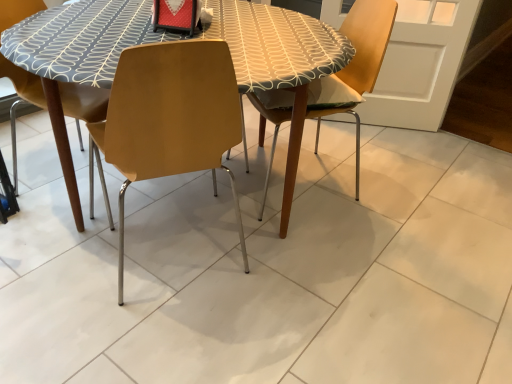
This screenshot has width=512, height=384. I want to click on matte wood chair at center, acting as the 1th chair starting from the left, so click(x=169, y=119).

Image resolution: width=512 pixels, height=384 pixels. Describe the element at coordinates (169, 119) in the screenshot. I see `matte wood chair at center, acting as the 1th chair starting from the left` at that location.

This screenshot has width=512, height=384. I want to click on wooden chair at center, the second chair in the left-to-right sequence, so click(x=354, y=67).

Describe the element at coordinates (354, 67) in the screenshot. I see `wooden chair at center, the second chair in the left-to-right sequence` at that location.

I want to click on matte wood chair at center, acting as the 1th chair starting from the left, so click(x=169, y=119).

Which is more to the left, wooden chair at center, placed as the 1th chair when sorted from right to left, or matte wood chair at center, the 2th chair from the right?

From the viewer's perspective, matte wood chair at center, the 2th chair from the right, appears more on the left side.

Considering the positions of objects wooden chair at center, placed as the 1th chair when sorted from right to left, and matte wood chair at center, acting as the 1th chair starting from the left, in the image provided, who is behind, wooden chair at center, placed as the 1th chair when sorted from right to left, or matte wood chair at center, acting as the 1th chair starting from the left,?

Positioned behind is wooden chair at center, placed as the 1th chair when sorted from right to left.

Which is farther, (x=358, y=98) or (x=170, y=140)?

The point (x=358, y=98) is more distant.

From the image's perspective, is wooden chair at center, placed as the 1th chair when sorted from right to left, on matte wood chair at center, the 2th chair from the right?

Yes, from the image's perspective, wooden chair at center, placed as the 1th chair when sorted from right to left, is over matte wood chair at center, the 2th chair from the right.

From a real-world perspective, is wooden chair at center, placed as the 1th chair when sorted from right to left, beneath matte wood chair at center, the 2th chair from the right?

Yes, from a real-world perspective, wooden chair at center, placed as the 1th chair when sorted from right to left, is below matte wood chair at center, the 2th chair from the right.

Which of these two, wooden chair at center, placed as the 1th chair when sorted from right to left, or matte wood chair at center, the 2th chair from the right, is wider?

With larger width is wooden chair at center, placed as the 1th chair when sorted from right to left.

Can you confirm if wooden chair at center, placed as the 1th chair when sorted from right to left, is shorter than matte wood chair at center, the 2th chair from the right?

Yes.

Between wooden chair at center, placed as the 1th chair when sorted from right to left, and matte wood chair at center, acting as the 1th chair starting from the left, which one has smaller size?

matte wood chair at center, acting as the 1th chair starting from the left, is smaller.

Would you say matte wood chair at center, the 2th chair from the right, is part of wooden chair at center, placed as the 1th chair when sorted from right to left,'s contents?

No.

Are wooden chair at center, placed as the 1th chair when sorted from right to left, and matte wood chair at center, the 2th chair from the right, beside each other?

They are not placed beside each other.

Could you tell me if wooden chair at center, placed as the 1th chair when sorted from right to left, is turned towards matte wood chair at center, the 2th chair from the right?

Yes, wooden chair at center, placed as the 1th chair when sorted from right to left, is turned towards matte wood chair at center, the 2th chair from the right.

I want to click on chair that appears above the wooden chair at center, placed as the 1th chair when sorted from right to left (from a real-world perspective), so click(169, 119).

Which is more to the left, matte wood chair at center, acting as the 1th chair starting from the left, or wooden chair at center, the second chair in the left-to-right sequence?

matte wood chair at center, acting as the 1th chair starting from the left.

Is matte wood chair at center, the 2th chair from the right, further to camera compared to wooden chair at center, the second chair in the left-to-right sequence?

No, the depth of matte wood chair at center, the 2th chair from the right, is less than that of wooden chair at center, the second chair in the left-to-right sequence.

Is point (89, 146) farther from viewer compared to point (383, 12)?

Yes, point (89, 146) is farther from viewer.

From the image's perspective, is matte wood chair at center, acting as the 1th chair starting from the left, below wooden chair at center, placed as the 1th chair when sorted from right to left?

Yes, from the image's perspective, matte wood chair at center, acting as the 1th chair starting from the left, is beneath wooden chair at center, placed as the 1th chair when sorted from right to left.

From a real-world perspective, is matte wood chair at center, acting as the 1th chair starting from the left, on top of wooden chair at center, placed as the 1th chair when sorted from right to left?

Yes, from a real-world perspective, matte wood chair at center, acting as the 1th chair starting from the left, is over wooden chair at center, placed as the 1th chair when sorted from right to left

Looking at their sizes, would you say matte wood chair at center, acting as the 1th chair starting from the left, is wider or thinner than wooden chair at center, placed as the 1th chair when sorted from right to left?

matte wood chair at center, acting as the 1th chair starting from the left, is thinner than wooden chair at center, placed as the 1th chair when sorted from right to left.

Between matte wood chair at center, the 2th chair from the right, and wooden chair at center, placed as the 1th chair when sorted from right to left, which one has more height?

Standing taller between the two is matte wood chair at center, the 2th chair from the right.

Considering the relative sizes of matte wood chair at center, the 2th chair from the right, and wooden chair at center, the second chair in the left-to-right sequence, in the image provided, is matte wood chair at center, the 2th chair from the right, bigger than wooden chair at center, the second chair in the left-to-right sequence,?

No.

Is wooden chair at center, placed as the 1th chair when sorted from right to left, surrounded by matte wood chair at center, the 2th chair from the right?

Definitely not — wooden chair at center, placed as the 1th chair when sorted from right to left, is not inside matte wood chair at center, the 2th chair from the right.

Is matte wood chair at center, the 2th chair from the right, touching wooden chair at center, the second chair in the left-to-right sequence?

No.

Could you tell me if matte wood chair at center, the 2th chair from the right, is turned towards wooden chair at center, placed as the 1th chair when sorted from right to left?

No, matte wood chair at center, the 2th chair from the right, is not aimed at wooden chair at center, placed as the 1th chair when sorted from right to left.

Can you tell me how much matte wood chair at center, acting as the 1th chair starting from the left, and wooden chair at center, placed as the 1th chair when sorted from right to left, differ in facing direction?

They differ by 85.2 degrees in their facing directions.

At what (x,y) coordinates should I click in order to perform the action: click on chair to the left of wooden chair at center, placed as the 1th chair when sorted from right to left. Please return your answer as a coordinate pair (x, y). The image size is (512, 384). Looking at the image, I should click on coord(169,119).

Where is `chair that appears behind the matte wood chair at center, acting as the 1th chair starting from the left`? chair that appears behind the matte wood chair at center, acting as the 1th chair starting from the left is located at coordinates (354, 67).

Locate an element on the screen. This screenshot has height=384, width=512. chair on the right of matte wood chair at center, the 2th chair from the right is located at coordinates (354, 67).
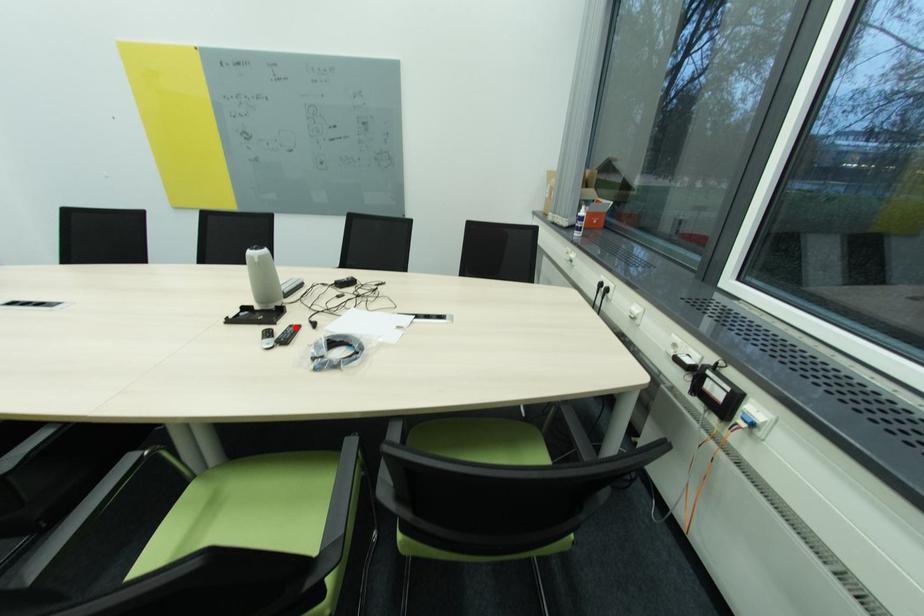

━━━━━━

What is asked
Reproduce every line of the data above word for word, omitting the pictures.

Answer to this exercise
This screenshot has width=512, height=384. I want to click on matte wood chair at center, acting as the 1th chair starting from the left, so click(x=169, y=119).

Image resolution: width=512 pixels, height=384 pixels. Describe the element at coordinates (169, 119) in the screenshot. I see `matte wood chair at center, acting as the 1th chair starting from the left` at that location.

This screenshot has width=512, height=384. I want to click on wooden chair at center, the second chair in the left-to-right sequence, so click(x=354, y=67).

Describe the element at coordinates (354, 67) in the screenshot. I see `wooden chair at center, the second chair in the left-to-right sequence` at that location.

I want to click on matte wood chair at center, acting as the 1th chair starting from the left, so click(x=169, y=119).

Which is more to the left, wooden chair at center, placed as the 1th chair when sorted from right to left, or matte wood chair at center, the 2th chair from the right?

From the viewer's perspective, matte wood chair at center, the 2th chair from the right, appears more on the left side.

Considering the positions of objects wooden chair at center, placed as the 1th chair when sorted from right to left, and matte wood chair at center, acting as the 1th chair starting from the left, in the image provided, who is behind, wooden chair at center, placed as the 1th chair when sorted from right to left, or matte wood chair at center, acting as the 1th chair starting from the left,?

Positioned behind is wooden chair at center, placed as the 1th chair when sorted from right to left.

Which is farther, (x=358, y=98) or (x=170, y=140)?

The point (x=358, y=98) is more distant.

From the image's perspective, is wooden chair at center, placed as the 1th chair when sorted from right to left, on matte wood chair at center, the 2th chair from the right?

Yes, from the image's perspective, wooden chair at center, placed as the 1th chair when sorted from right to left, is over matte wood chair at center, the 2th chair from the right.

From a real-world perspective, is wooden chair at center, placed as the 1th chair when sorted from right to left, beneath matte wood chair at center, the 2th chair from the right?

Yes, from a real-world perspective, wooden chair at center, placed as the 1th chair when sorted from right to left, is below matte wood chair at center, the 2th chair from the right.

Which of these two, wooden chair at center, placed as the 1th chair when sorted from right to left, or matte wood chair at center, the 2th chair from the right, is wider?

With larger width is wooden chair at center, placed as the 1th chair when sorted from right to left.

Can you confirm if wooden chair at center, placed as the 1th chair when sorted from right to left, is shorter than matte wood chair at center, the 2th chair from the right?

Yes.

Between wooden chair at center, placed as the 1th chair when sorted from right to left, and matte wood chair at center, acting as the 1th chair starting from the left, which one has smaller size?

matte wood chair at center, acting as the 1th chair starting from the left, is smaller.

Would you say matte wood chair at center, the 2th chair from the right, is part of wooden chair at center, placed as the 1th chair when sorted from right to left,'s contents?

No.

Are wooden chair at center, placed as the 1th chair when sorted from right to left, and matte wood chair at center, the 2th chair from the right, beside each other?

They are not placed beside each other.

Could you tell me if wooden chair at center, placed as the 1th chair when sorted from right to left, is turned towards matte wood chair at center, the 2th chair from the right?

Yes, wooden chair at center, placed as the 1th chair when sorted from right to left, is turned towards matte wood chair at center, the 2th chair from the right.

I want to click on chair that appears above the wooden chair at center, placed as the 1th chair when sorted from right to left (from a real-world perspective), so click(169, 119).

Which is more to the left, matte wood chair at center, acting as the 1th chair starting from the left, or wooden chair at center, the second chair in the left-to-right sequence?

matte wood chair at center, acting as the 1th chair starting from the left.

Is matte wood chair at center, the 2th chair from the right, further to camera compared to wooden chair at center, the second chair in the left-to-right sequence?

No, the depth of matte wood chair at center, the 2th chair from the right, is less than that of wooden chair at center, the second chair in the left-to-right sequence.

Is point (89, 146) farther from viewer compared to point (383, 12)?

Yes, point (89, 146) is farther from viewer.

From the image's perspective, is matte wood chair at center, acting as the 1th chair starting from the left, below wooden chair at center, placed as the 1th chair when sorted from right to left?

Yes, from the image's perspective, matte wood chair at center, acting as the 1th chair starting from the left, is beneath wooden chair at center, placed as the 1th chair when sorted from right to left.

From a real-world perspective, is matte wood chair at center, acting as the 1th chair starting from the left, on top of wooden chair at center, placed as the 1th chair when sorted from right to left?

Yes, from a real-world perspective, matte wood chair at center, acting as the 1th chair starting from the left, is over wooden chair at center, placed as the 1th chair when sorted from right to left

Looking at their sizes, would you say matte wood chair at center, acting as the 1th chair starting from the left, is wider or thinner than wooden chair at center, placed as the 1th chair when sorted from right to left?

matte wood chair at center, acting as the 1th chair starting from the left, is thinner than wooden chair at center, placed as the 1th chair when sorted from right to left.

Between matte wood chair at center, the 2th chair from the right, and wooden chair at center, placed as the 1th chair when sorted from right to left, which one has more height?

Standing taller between the two is matte wood chair at center, the 2th chair from the right.

Considering the relative sizes of matte wood chair at center, the 2th chair from the right, and wooden chair at center, the second chair in the left-to-right sequence, in the image provided, is matte wood chair at center, the 2th chair from the right, bigger than wooden chair at center, the second chair in the left-to-right sequence,?

No.

Is wooden chair at center, placed as the 1th chair when sorted from right to left, surrounded by matte wood chair at center, the 2th chair from the right?

Definitely not — wooden chair at center, placed as the 1th chair when sorted from right to left, is not inside matte wood chair at center, the 2th chair from the right.

Is matte wood chair at center, the 2th chair from the right, touching wooden chair at center, the second chair in the left-to-right sequence?

No.

Could you tell me if matte wood chair at center, the 2th chair from the right, is turned towards wooden chair at center, placed as the 1th chair when sorted from right to left?

No, matte wood chair at center, the 2th chair from the right, is not aimed at wooden chair at center, placed as the 1th chair when sorted from right to left.

Can you tell me how much matte wood chair at center, acting as the 1th chair starting from the left, and wooden chair at center, placed as the 1th chair when sorted from right to left, differ in facing direction?

They differ by 85.2 degrees in their facing directions.

At what (x,y) coordinates should I click in order to perform the action: click on chair to the left of wooden chair at center, placed as the 1th chair when sorted from right to left. Please return your answer as a coordinate pair (x, y). The image size is (512, 384). Looking at the image, I should click on coord(169,119).

Where is `chair that appears behind the matte wood chair at center, acting as the 1th chair starting from the left`? chair that appears behind the matte wood chair at center, acting as the 1th chair starting from the left is located at coordinates (354, 67).

Locate an element on the screen. This screenshot has height=384, width=512. chair on the right of matte wood chair at center, the 2th chair from the right is located at coordinates (354, 67).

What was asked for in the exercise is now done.